[REQUIRED ACTION] Taking the line that contains "(519, 505) = (714, 322): yellow" as the first and the final line of the records as the last, write out every line between them exactly, ends included, and nothing else.

[DATA SUPPLIED]
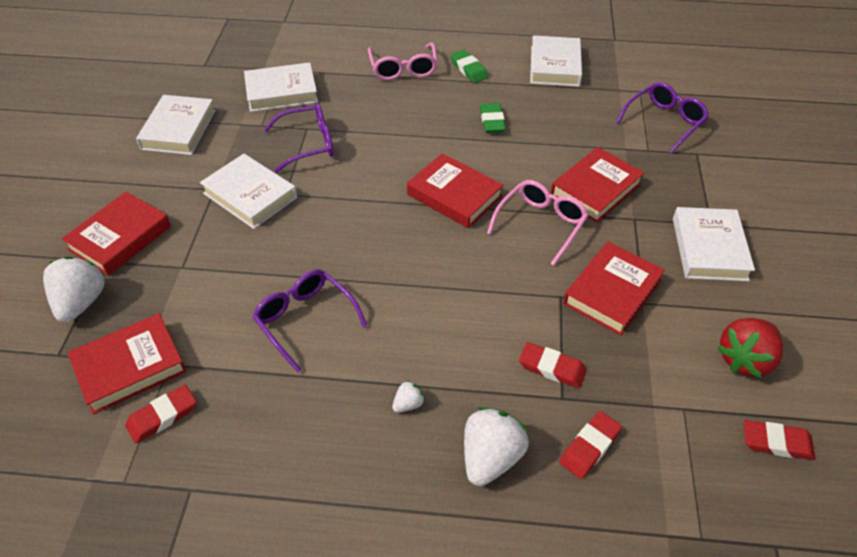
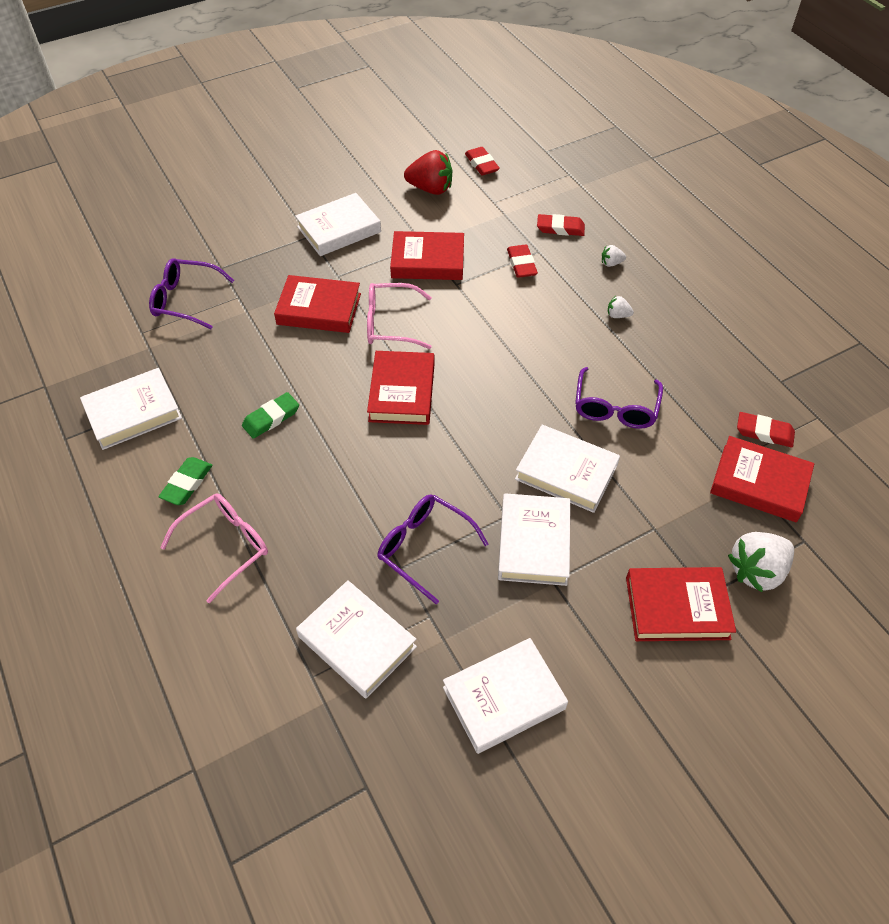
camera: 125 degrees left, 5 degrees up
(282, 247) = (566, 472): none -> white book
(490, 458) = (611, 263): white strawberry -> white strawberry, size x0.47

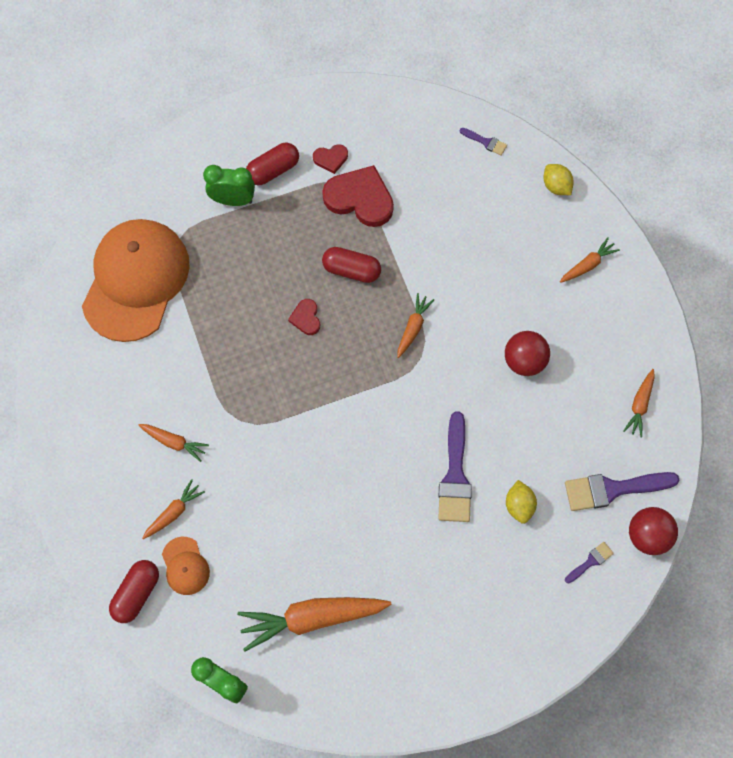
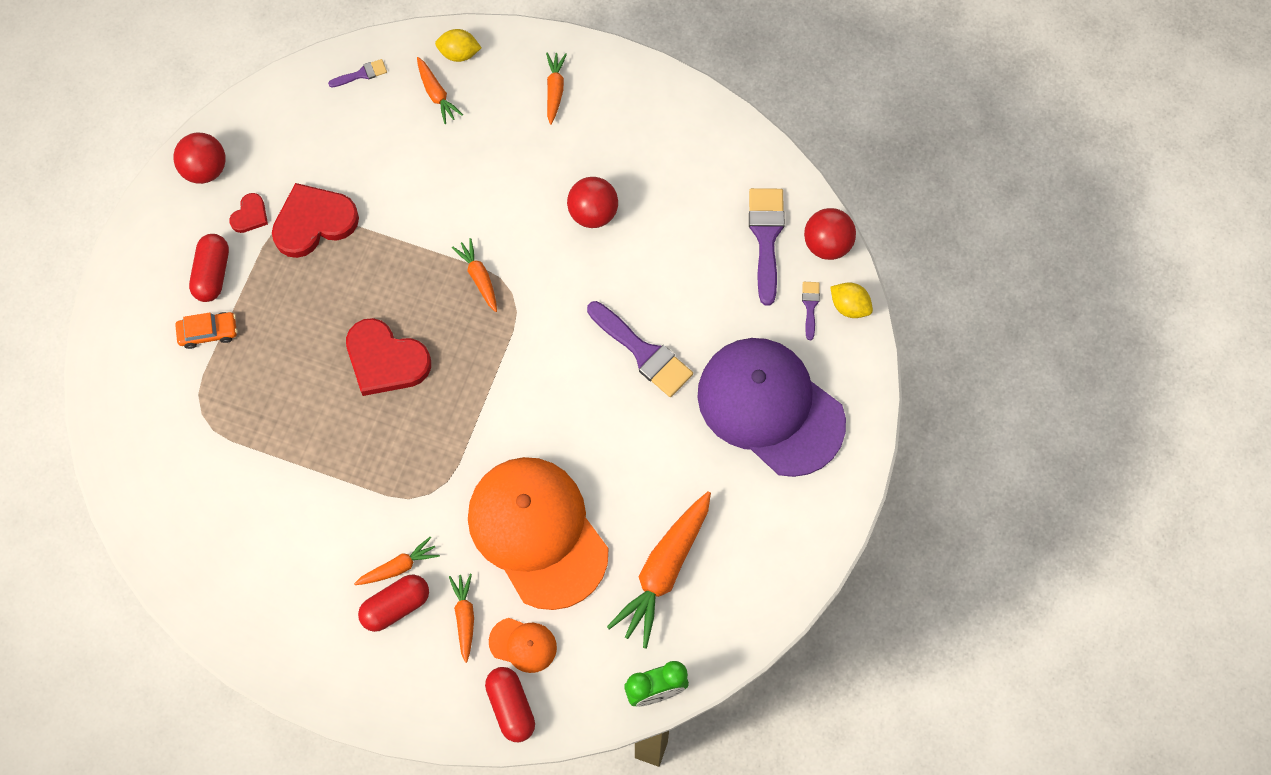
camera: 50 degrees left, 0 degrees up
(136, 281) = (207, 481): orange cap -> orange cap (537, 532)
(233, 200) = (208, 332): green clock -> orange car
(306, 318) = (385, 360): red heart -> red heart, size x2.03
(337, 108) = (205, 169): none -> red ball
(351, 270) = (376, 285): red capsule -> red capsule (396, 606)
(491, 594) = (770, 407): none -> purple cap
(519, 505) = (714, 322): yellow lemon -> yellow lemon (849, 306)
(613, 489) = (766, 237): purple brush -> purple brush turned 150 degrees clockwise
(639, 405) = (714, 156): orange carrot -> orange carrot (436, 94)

[EXERCISE RESPONSE]
(519, 505) = (714, 322): yellow lemon -> yellow lemon (849, 306)
(613, 489) = (766, 237): purple brush -> purple brush turned 150 degrees clockwise
(639, 405) = (714, 156): orange carrot -> orange carrot (436, 94)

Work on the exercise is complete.